- DATA -
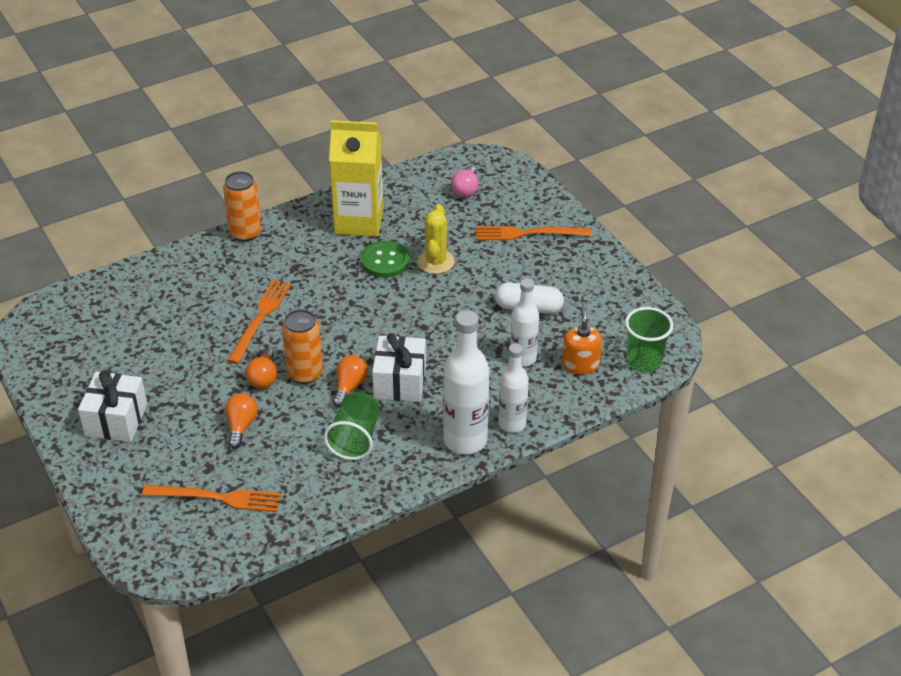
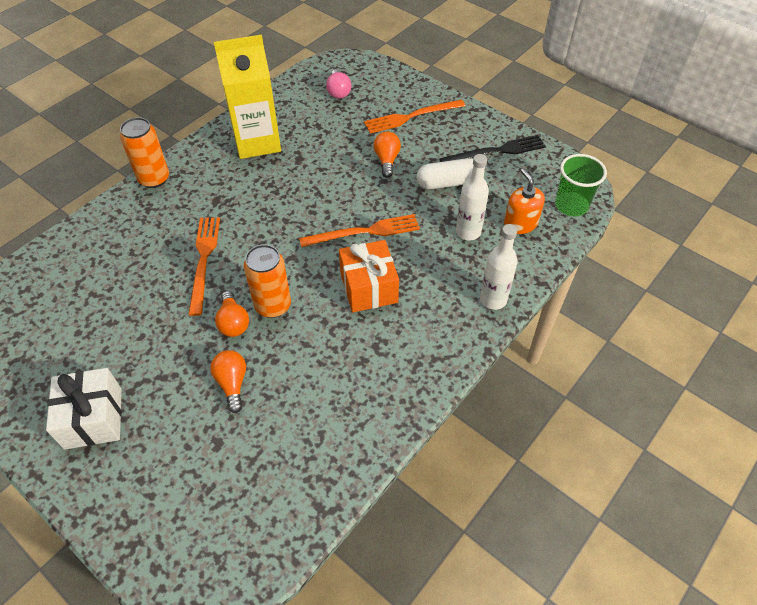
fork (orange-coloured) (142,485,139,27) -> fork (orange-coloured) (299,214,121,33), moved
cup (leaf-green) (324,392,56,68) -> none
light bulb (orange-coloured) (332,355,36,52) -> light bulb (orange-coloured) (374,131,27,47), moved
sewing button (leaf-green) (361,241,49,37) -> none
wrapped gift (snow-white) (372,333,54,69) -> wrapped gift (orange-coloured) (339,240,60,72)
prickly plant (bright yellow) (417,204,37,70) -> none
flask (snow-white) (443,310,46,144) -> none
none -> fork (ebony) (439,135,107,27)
==
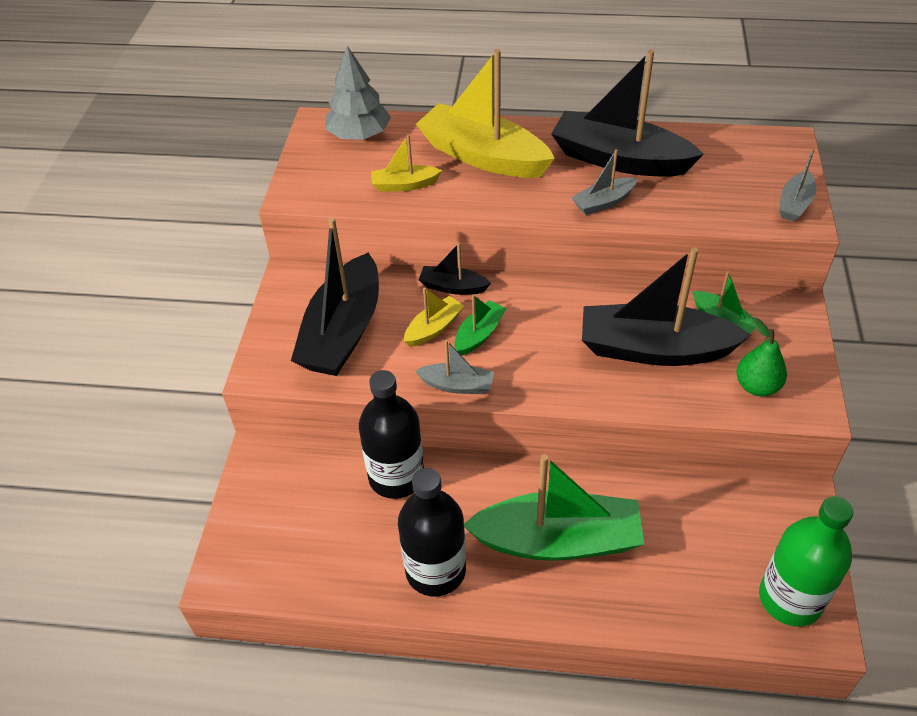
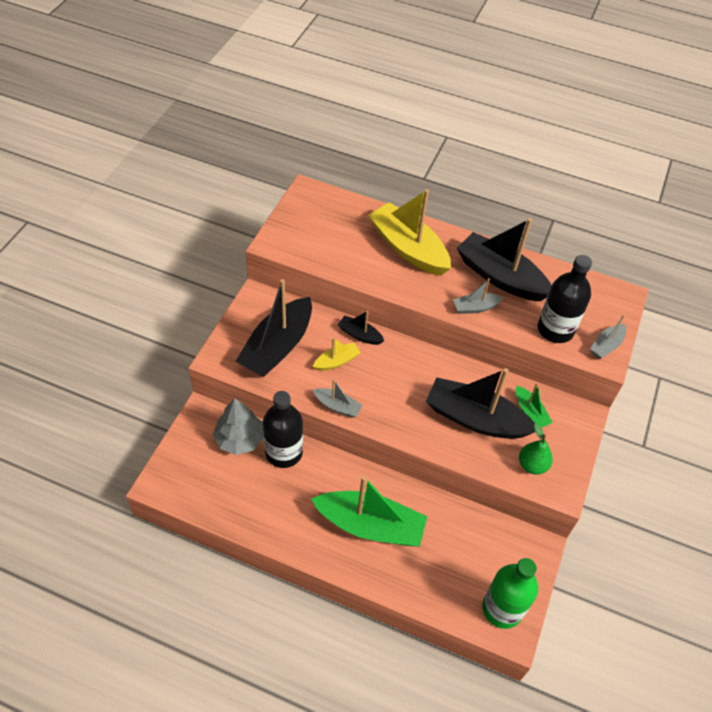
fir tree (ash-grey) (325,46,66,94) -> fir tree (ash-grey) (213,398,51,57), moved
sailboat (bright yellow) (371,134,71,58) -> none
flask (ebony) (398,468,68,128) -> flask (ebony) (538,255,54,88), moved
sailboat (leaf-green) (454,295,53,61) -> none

- TASK DESCRIPTION -
Whenever a line of the data includes "moved", copy that line.

- EXERCISE RESULT -
fork (orange-coloured) (142,485,139,27) -> fork (orange-coloured) (299,214,121,33), moved
light bulb (orange-coloured) (332,355,36,52) -> light bulb (orange-coloured) (374,131,27,47), moved
fir tree (ash-grey) (325,46,66,94) -> fir tree (ash-grey) (213,398,51,57), moved
flask (ebony) (398,468,68,128) -> flask (ebony) (538,255,54,88), moved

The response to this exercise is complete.